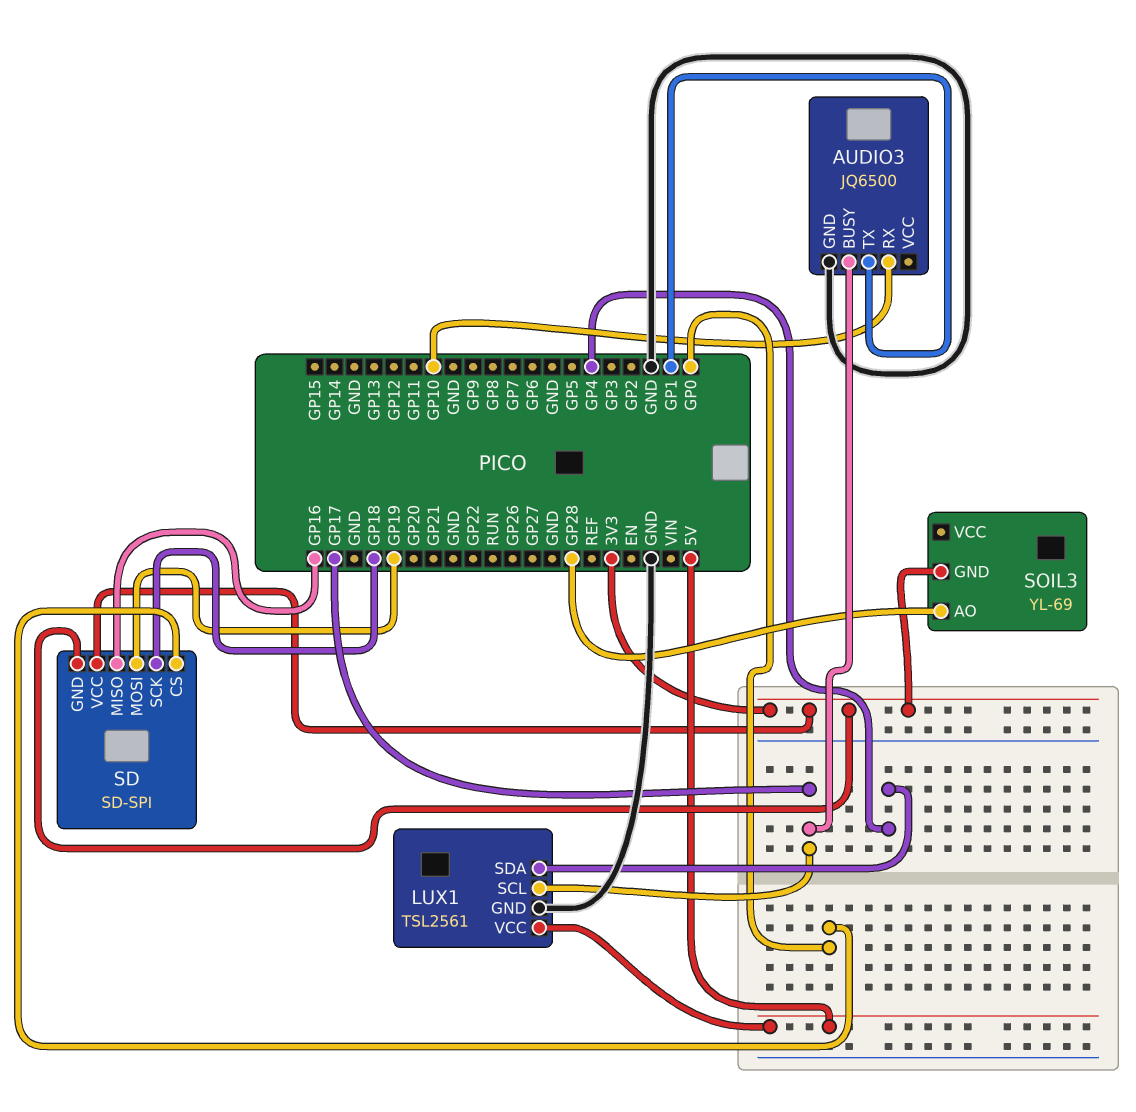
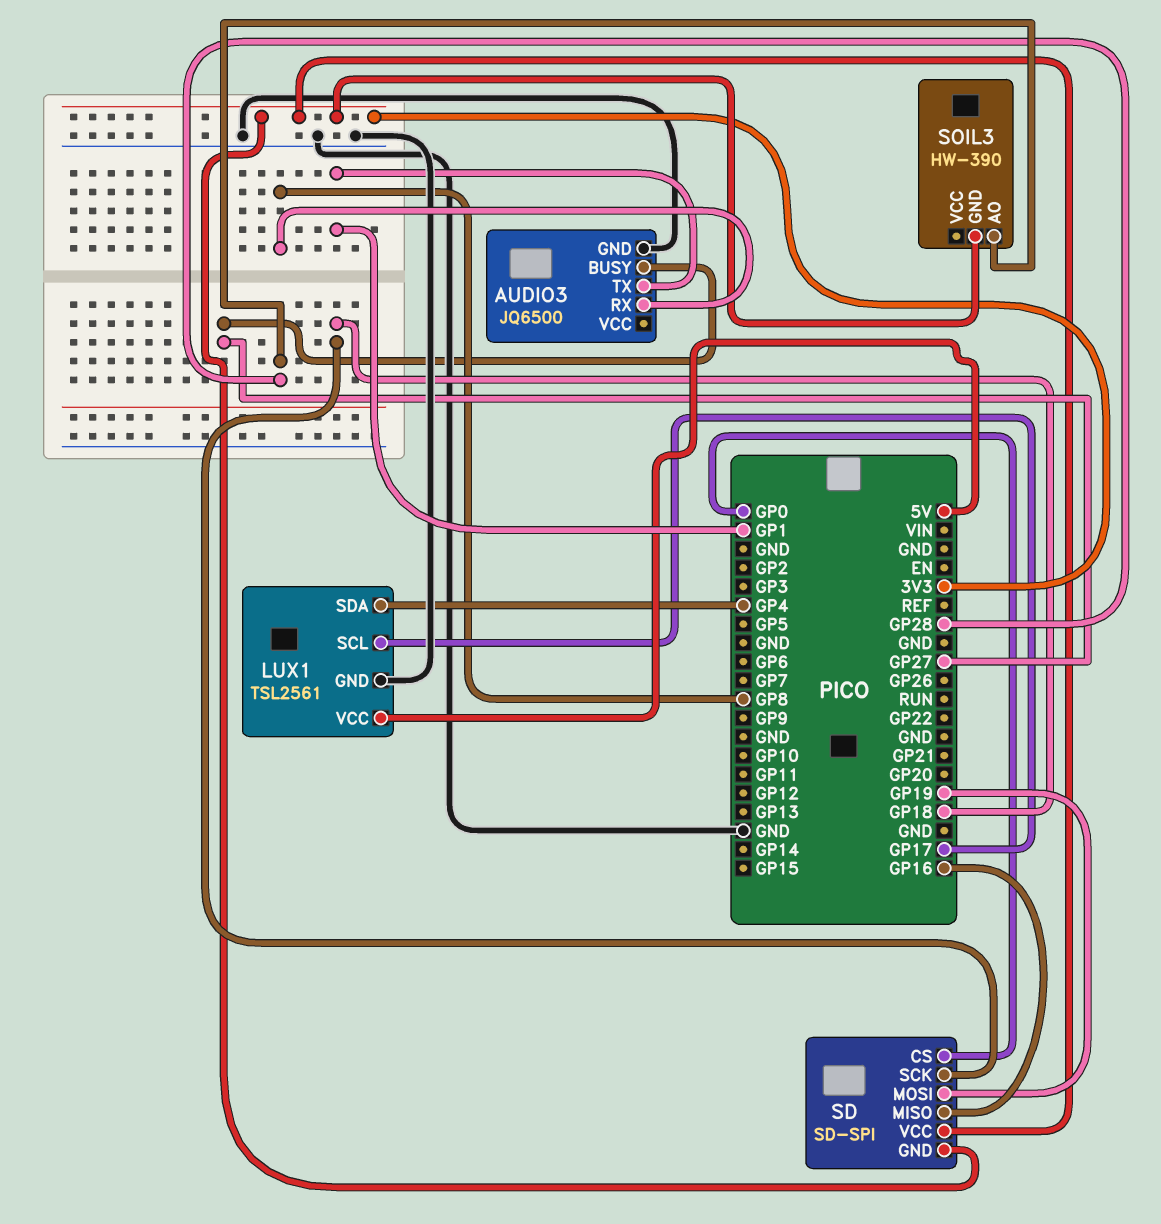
AUDIO3 pin BUSY: GP17 -> GP27
AUDIO3 pin RX: GP10 -> GP8
SOIL3: YL-69 -> HW-390

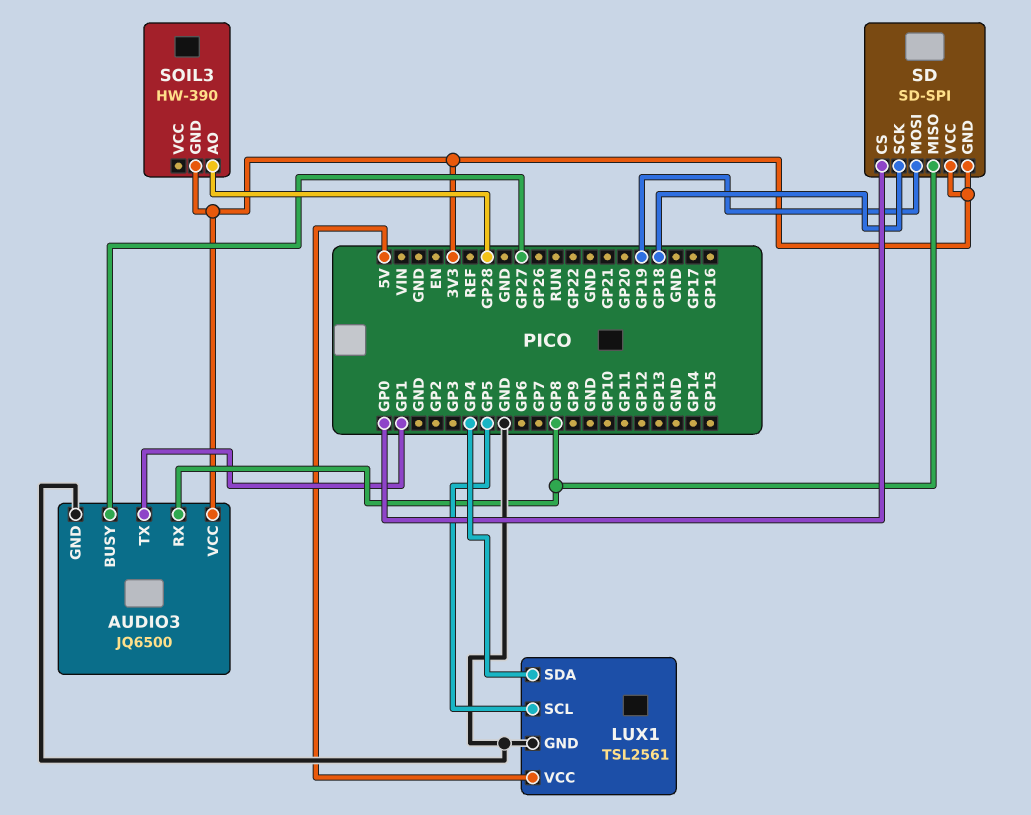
AUDIO3 pin VCC: none -> 3V3
LUX1 pin SCL: GP17 -> GP5
SD pin MISO: GP16 -> GP8

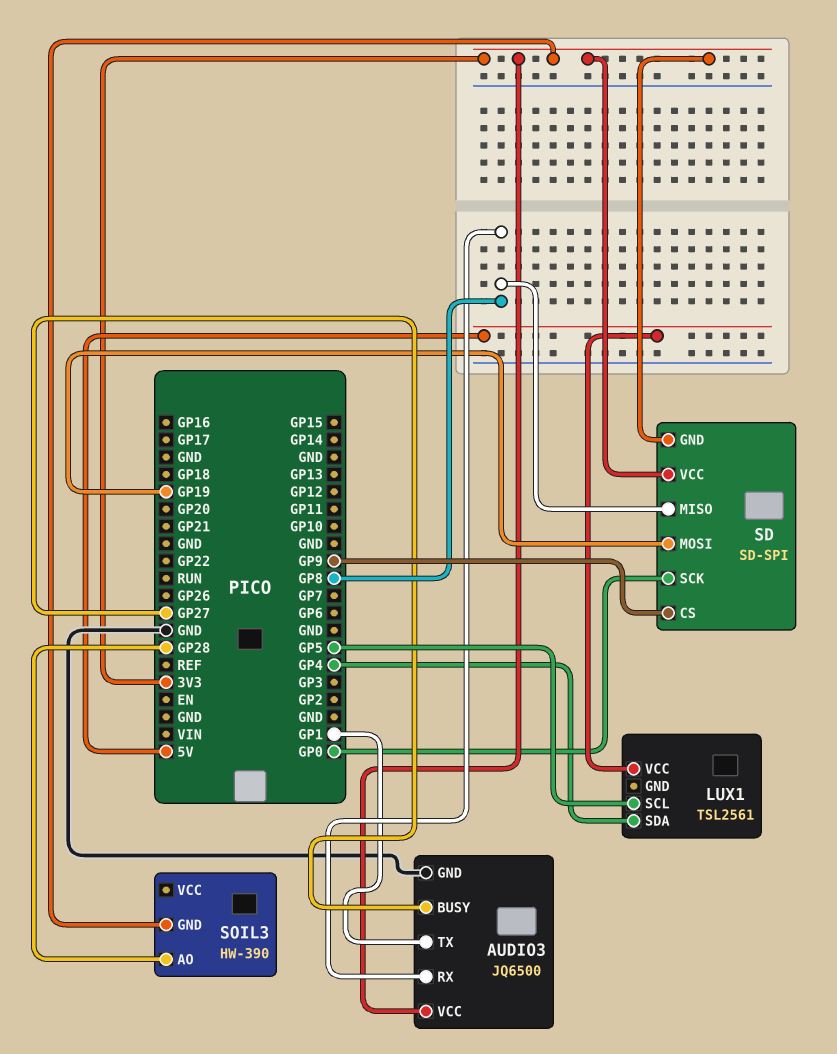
LUX1 pin GND: GND -> none
SD pin CS: GP0 -> GP9
SD pin SCK: GP18 -> GP0

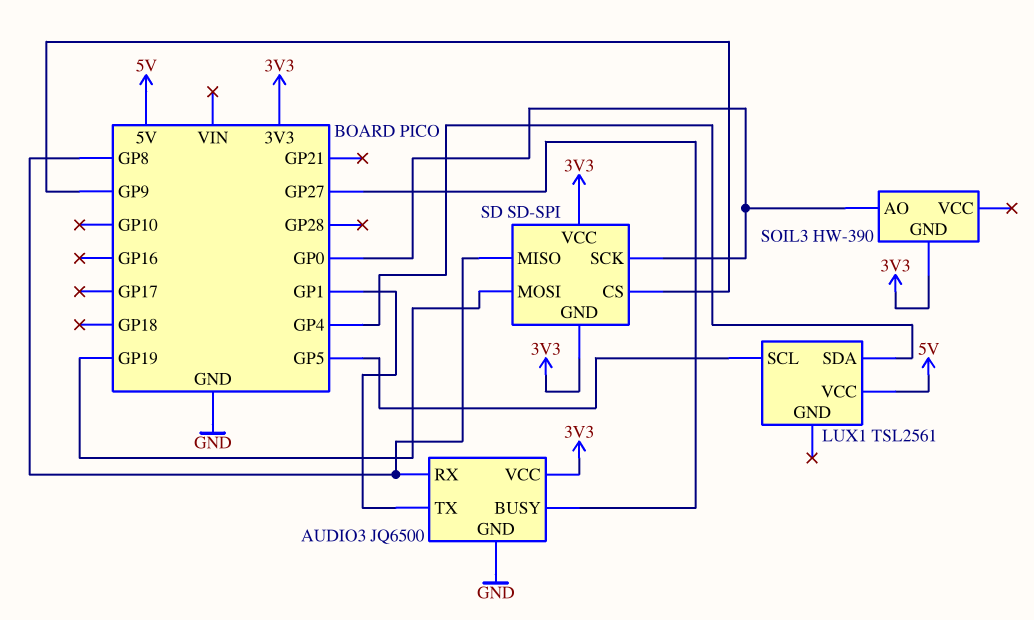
SOIL3 pin AO: GP28 -> GP0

__________

__Work instruction__
Copy exactly the lines from the line that holds "SD pin CS: GP0 -> GP9" to the end of the listing, both included. Leave the pictures out.

__Exercise result__
SD pin CS: GP0 -> GP9
SD pin SCK: GP18 -> GP0

SOIL3 pin AO: GP28 -> GP0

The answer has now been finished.